## [Aim of the task]
An exact transcription of all the records, free of pictures, is the expected answer.

__________

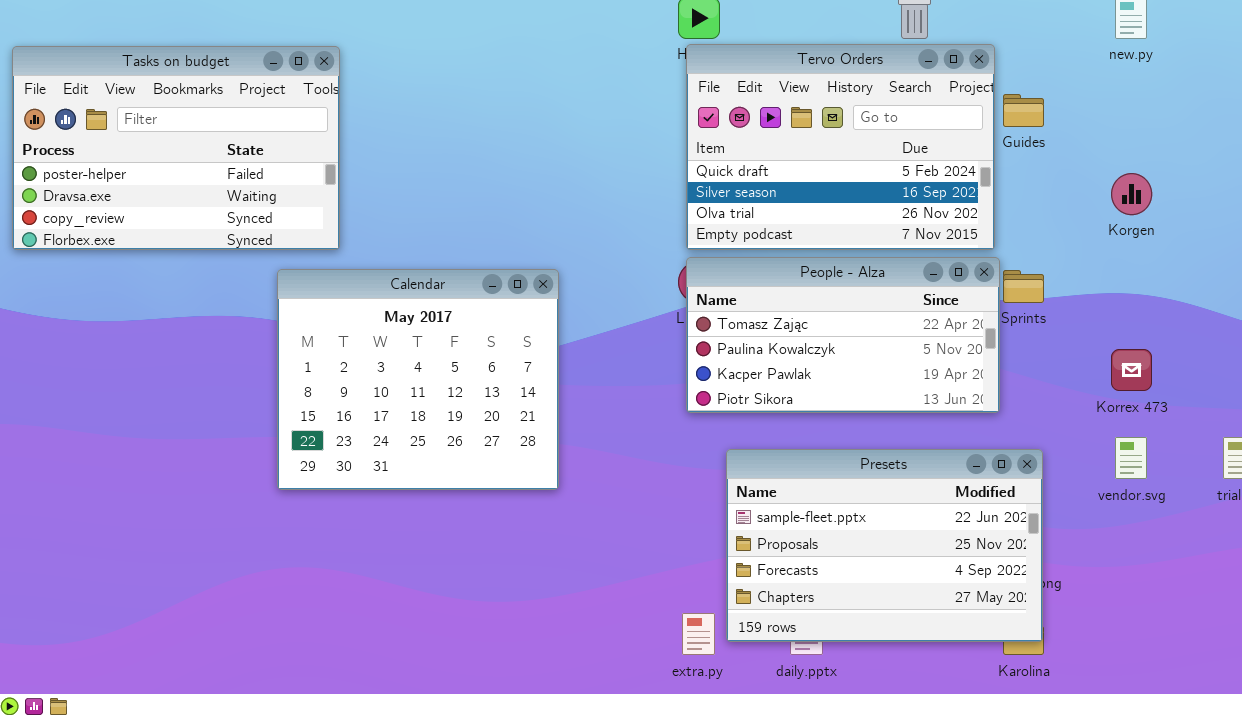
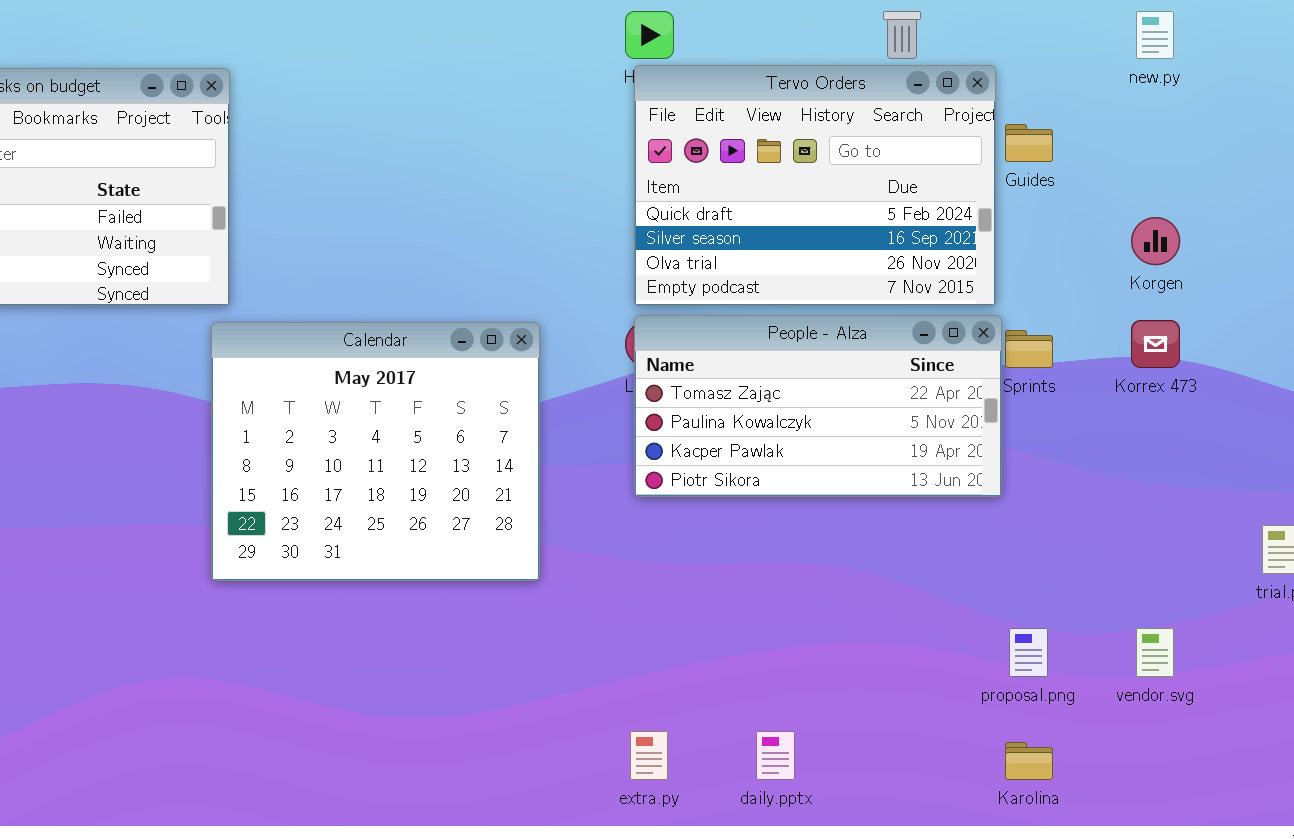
Calendar: [277,269,559,490] -> [211,322,540,581], moved
Korrex 473: [1111,349,1152,391] -> [1131,320,1180,368], moved
vendor.svg: [1115,437,1147,479] -> [1136,628,1174,677], moved
Presets: [726,449,1043,642] -> none, closed

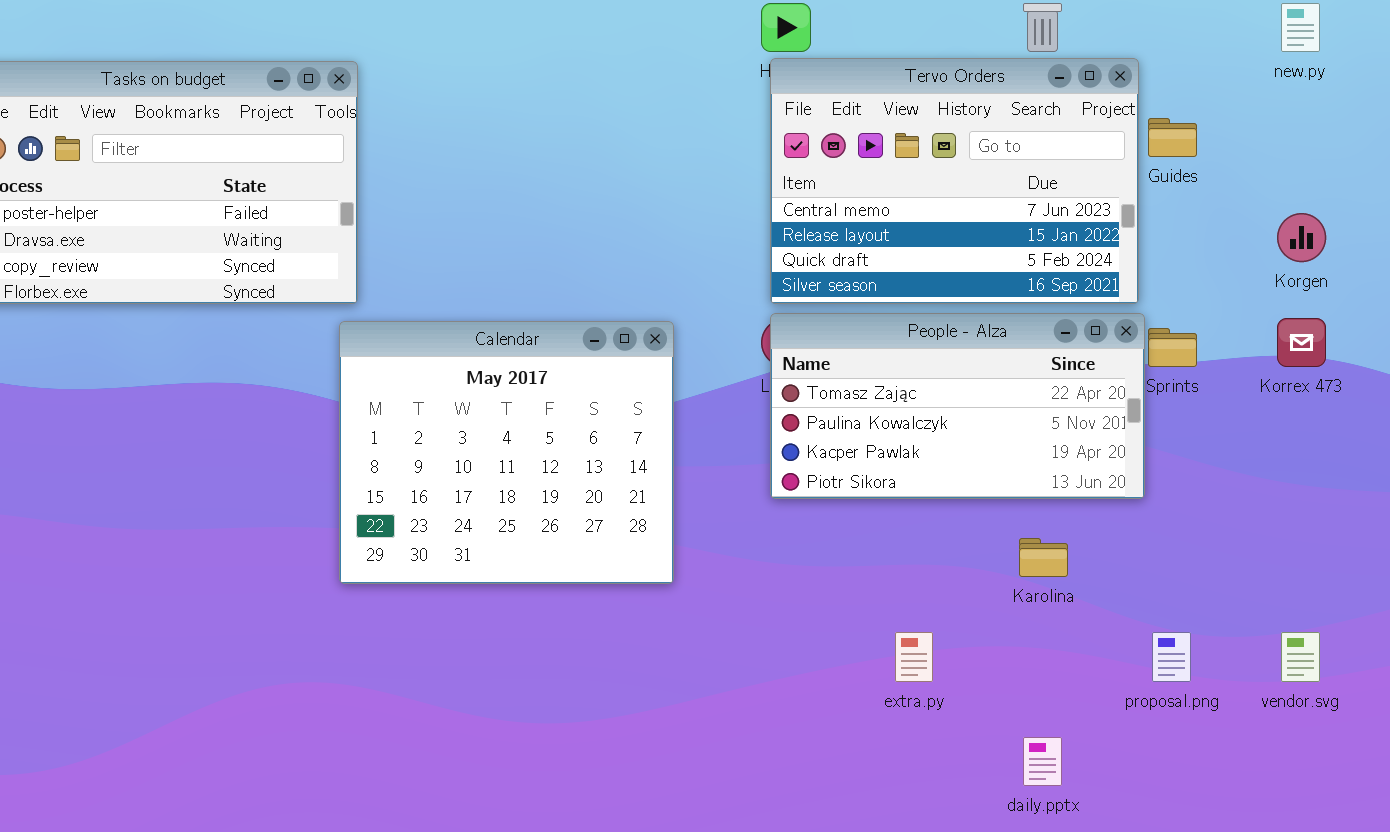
Tervo Orders: [634,65,996,306] -> [770,58,1139,304], scrolled up 2 rows
extra.py: [630,731,668,780] -> [895,632,933,682], moved
daily.pptx: [756,731,795,780] -> [1023,737,1062,786], moved
Karolina: [1005,742,1053,780] -> [1019,538,1068,577], moved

__________

## [Answer below]
Calendar: [277,269,559,490] -> [211,322,540,581], moved
Korrex 473: [1111,349,1152,391] -> [1131,320,1180,368], moved
vendor.svg: [1115,437,1147,479] -> [1136,628,1174,677], moved
Presets: [726,449,1043,642] -> none, closed

Tervo Orders: [634,65,996,306] -> [770,58,1139,304], scrolled up 2 rows
extra.py: [630,731,668,780] -> [895,632,933,682], moved
daily.pptx: [756,731,795,780] -> [1023,737,1062,786], moved
Karolina: [1005,742,1053,780] -> [1019,538,1068,577], moved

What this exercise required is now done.